>>>>
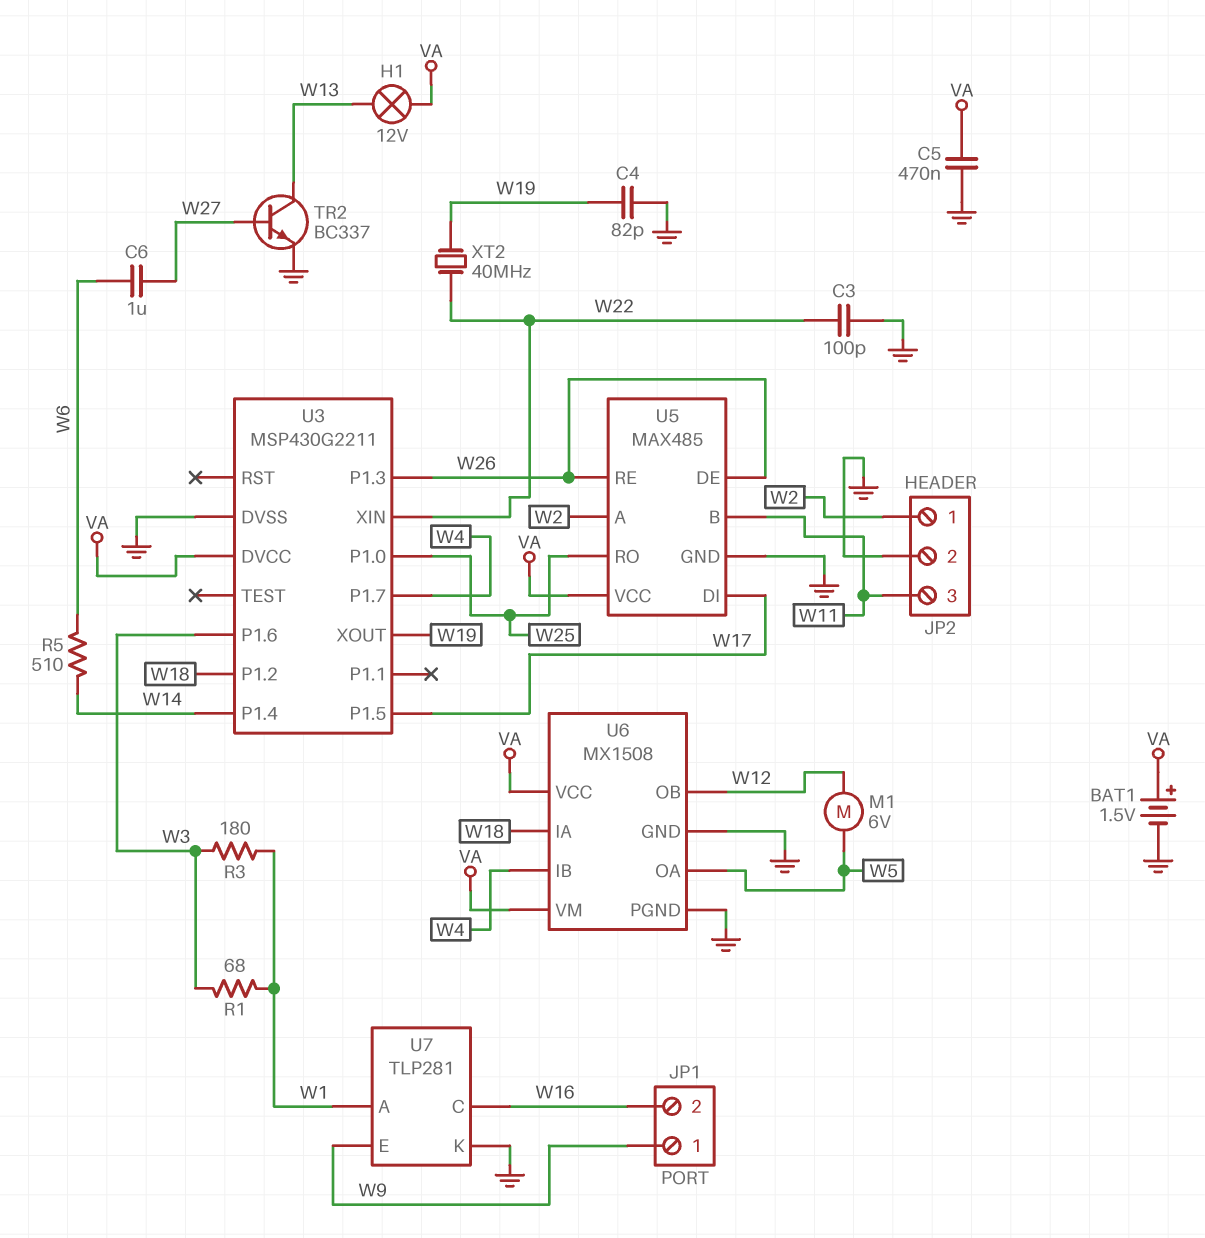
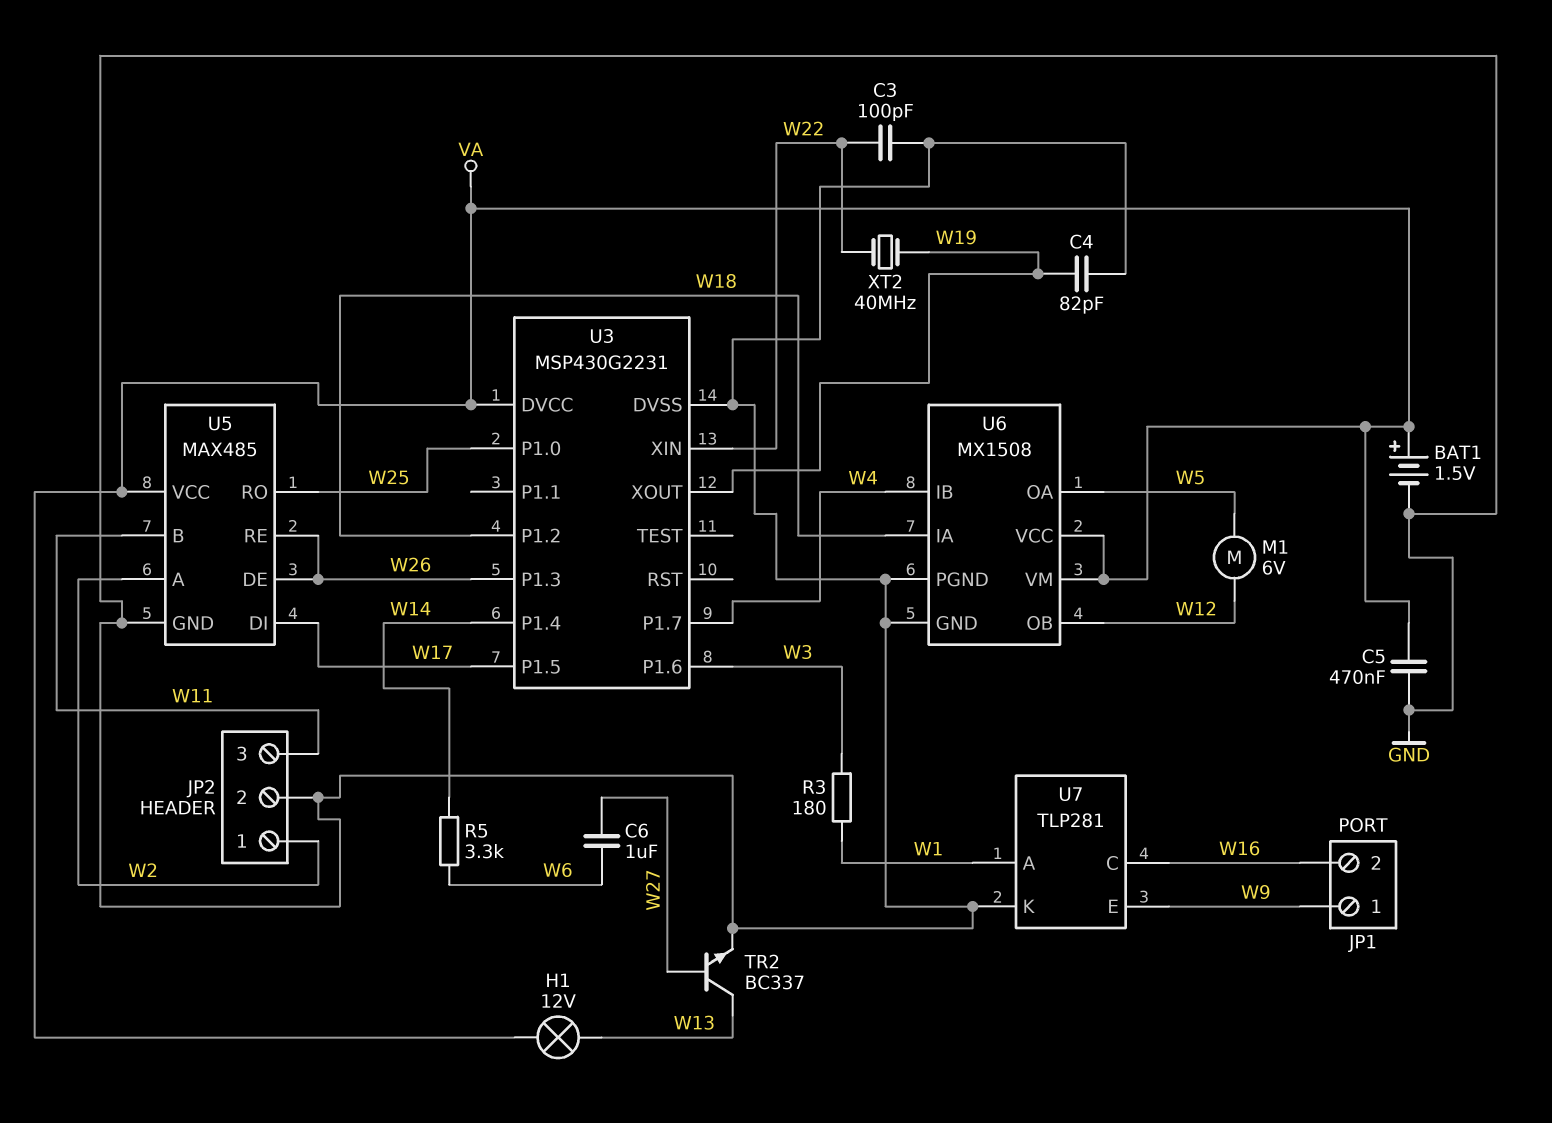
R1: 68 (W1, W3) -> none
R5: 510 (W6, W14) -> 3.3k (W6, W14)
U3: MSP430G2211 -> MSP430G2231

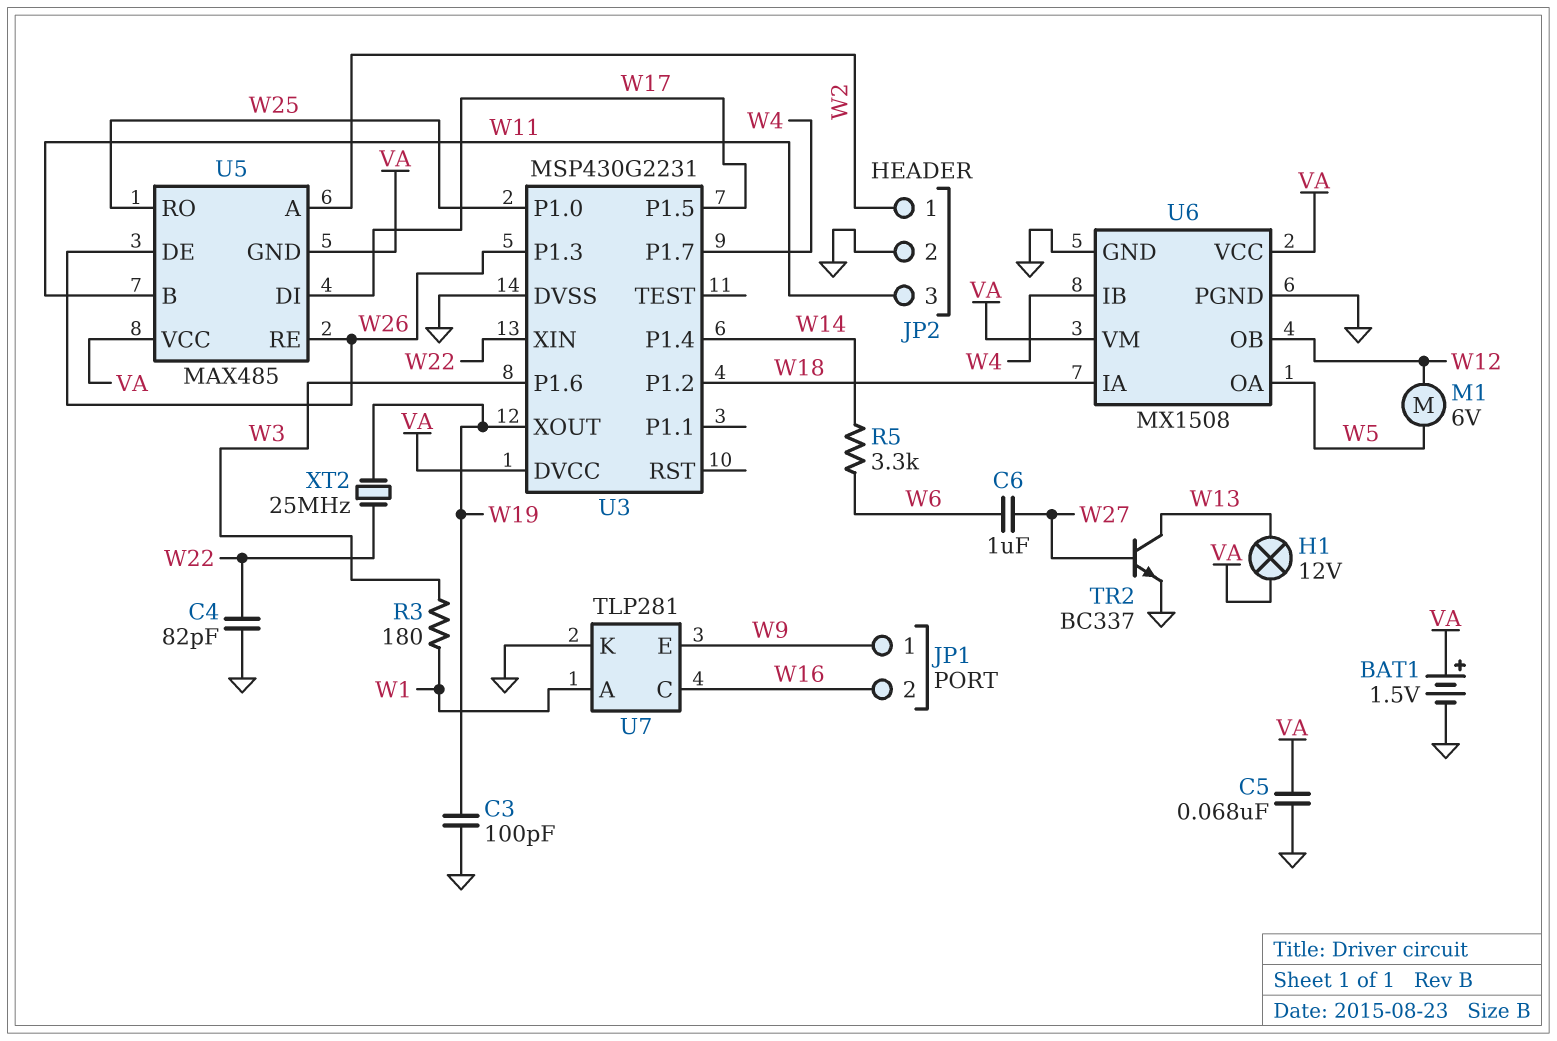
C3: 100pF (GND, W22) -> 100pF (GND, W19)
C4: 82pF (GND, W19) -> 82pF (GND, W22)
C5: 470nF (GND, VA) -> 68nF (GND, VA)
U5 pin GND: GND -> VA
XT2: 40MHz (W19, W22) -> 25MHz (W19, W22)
<<<<
>>>>
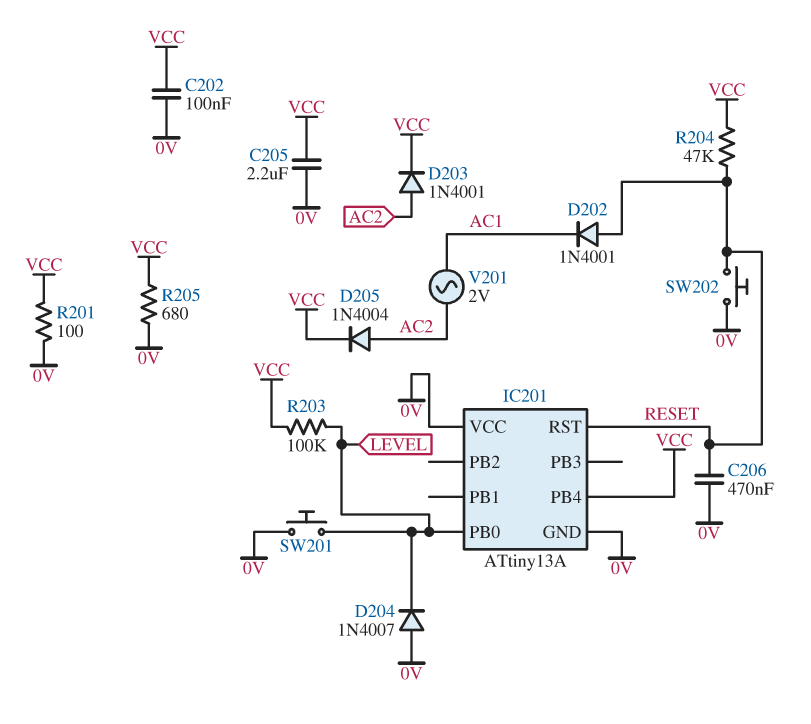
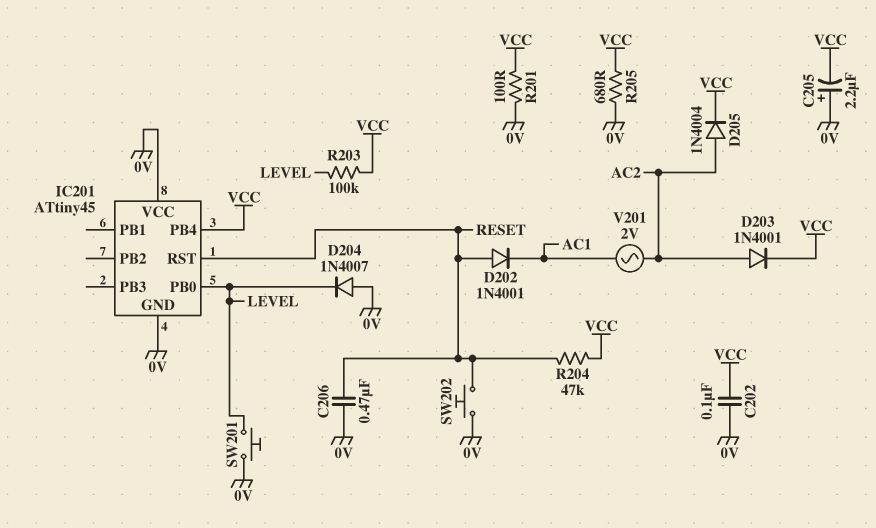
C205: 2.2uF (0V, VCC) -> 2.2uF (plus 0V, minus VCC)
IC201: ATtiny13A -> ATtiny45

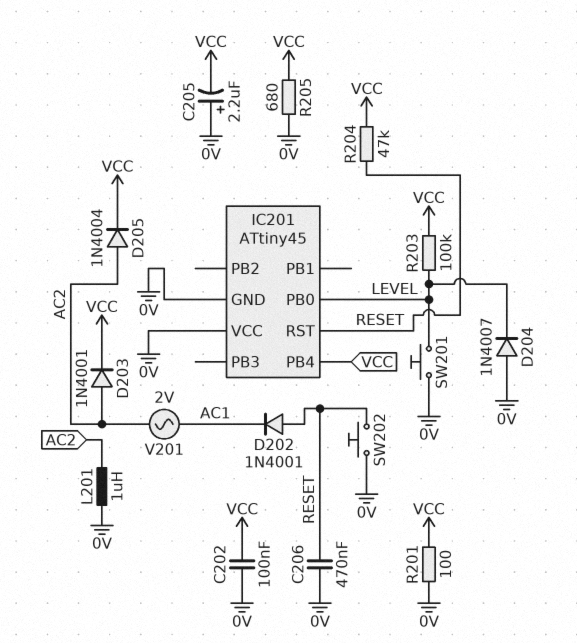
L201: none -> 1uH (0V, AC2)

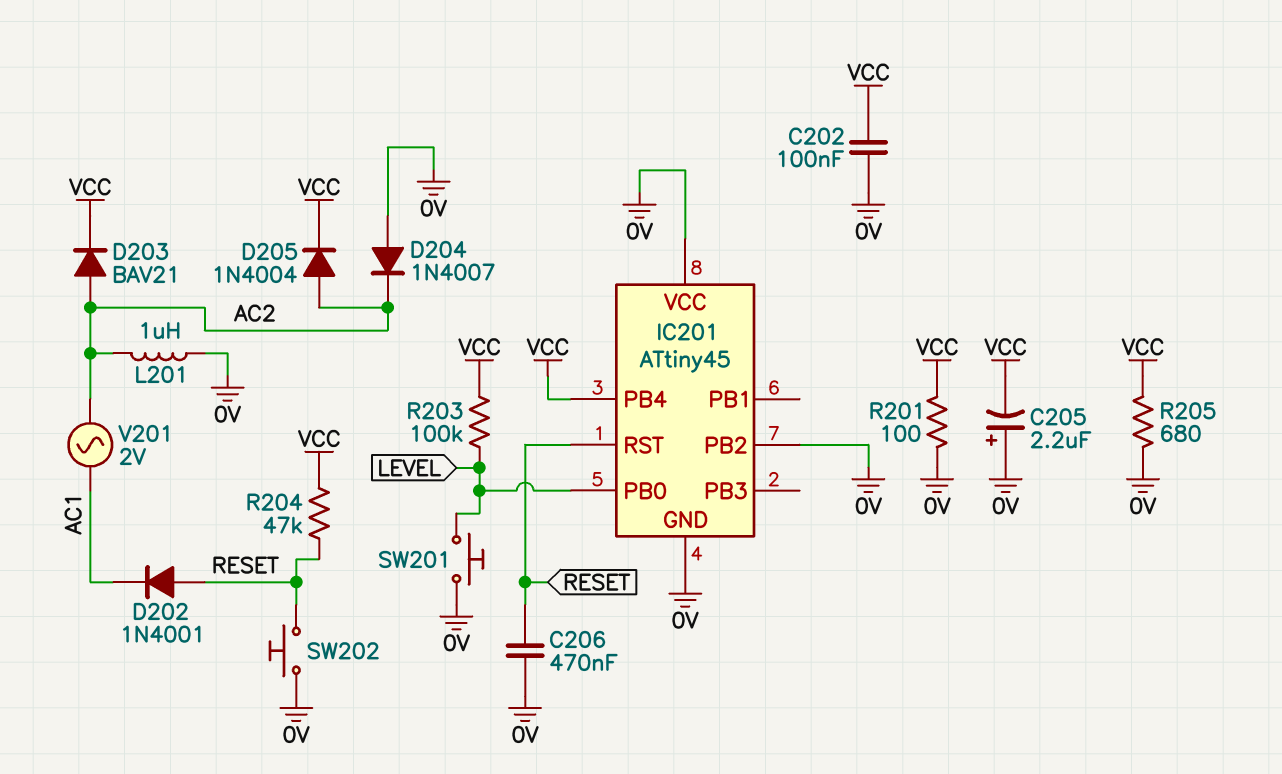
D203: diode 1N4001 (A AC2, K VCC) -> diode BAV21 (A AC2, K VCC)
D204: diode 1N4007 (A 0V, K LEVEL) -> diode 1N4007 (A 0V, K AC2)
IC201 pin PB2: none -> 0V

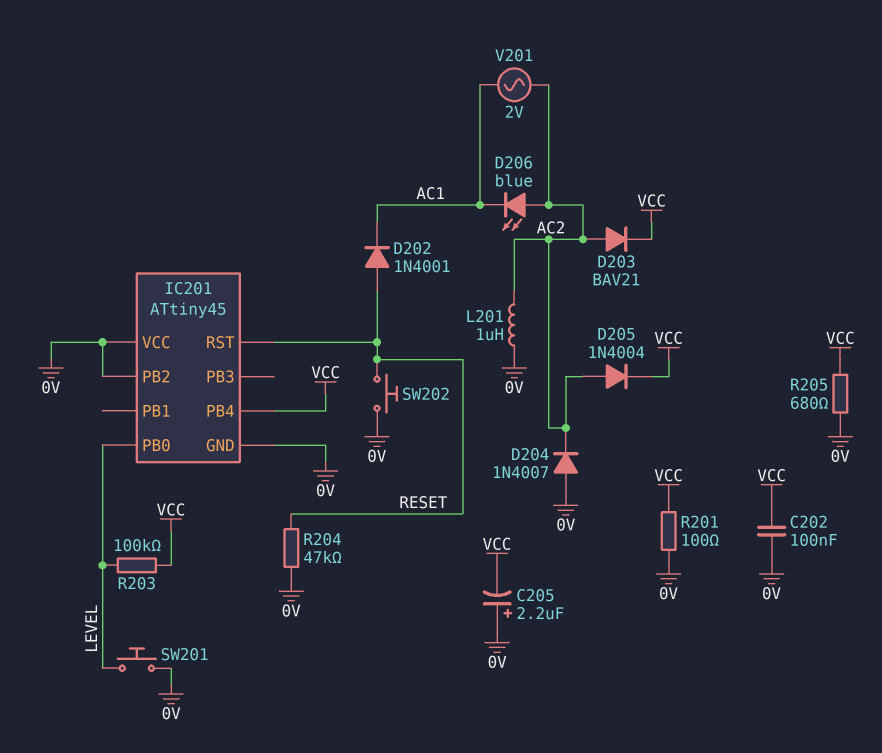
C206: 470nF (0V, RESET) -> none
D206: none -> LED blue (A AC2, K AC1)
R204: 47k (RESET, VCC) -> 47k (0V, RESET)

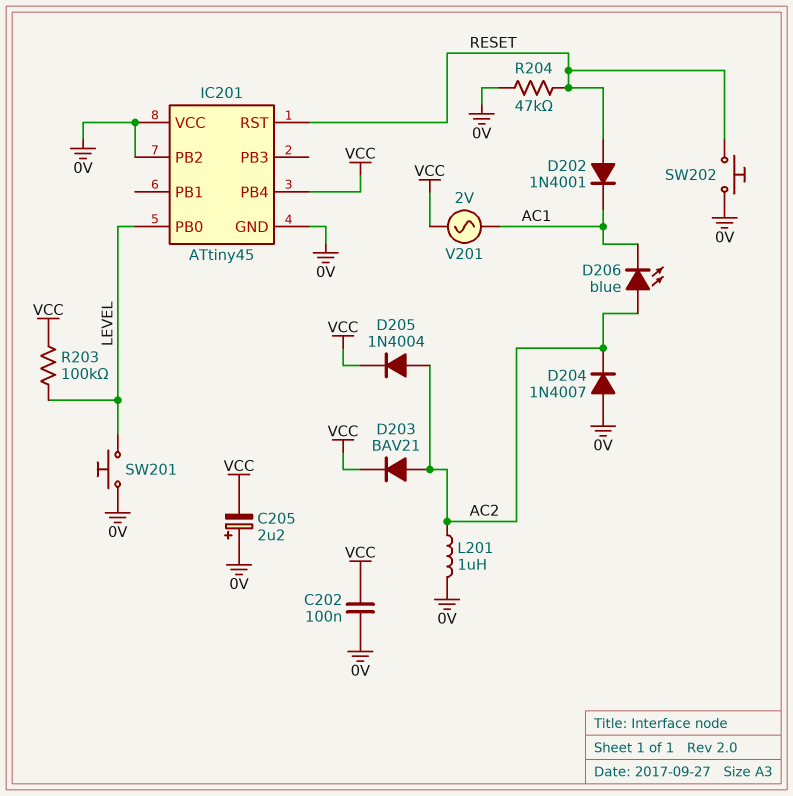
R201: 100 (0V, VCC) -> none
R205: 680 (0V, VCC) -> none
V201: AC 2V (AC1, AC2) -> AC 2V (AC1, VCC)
<<<<
» EXERCISE GOAL:
The stretch to restate runs from the line above containing "L201: none -> 1uH (0V, AC2)" through the line containing "V201: AC 2V (AC1, AC2) -> AC 2V (AC1, VCC)". Copy it word for word, ends included, without pictures.

» PROBLEM SOLUTION:
L201: none -> 1uH (0V, AC2)

D203: diode 1N4001 (A AC2, K VCC) -> diode BAV21 (A AC2, K VCC)
D204: diode 1N4007 (A 0V, K LEVEL) -> diode 1N4007 (A 0V, K AC2)
IC201 pin PB2: none -> 0V

C206: 470nF (0V, RESET) -> none
D206: none -> LED blue (A AC2, K AC1)
R204: 47k (RESET, VCC) -> 47k (0V, RESET)

R201: 100 (0V, VCC) -> none
R205: 680 (0V, VCC) -> none
V201: AC 2V (AC1, AC2) -> AC 2V (AC1, VCC)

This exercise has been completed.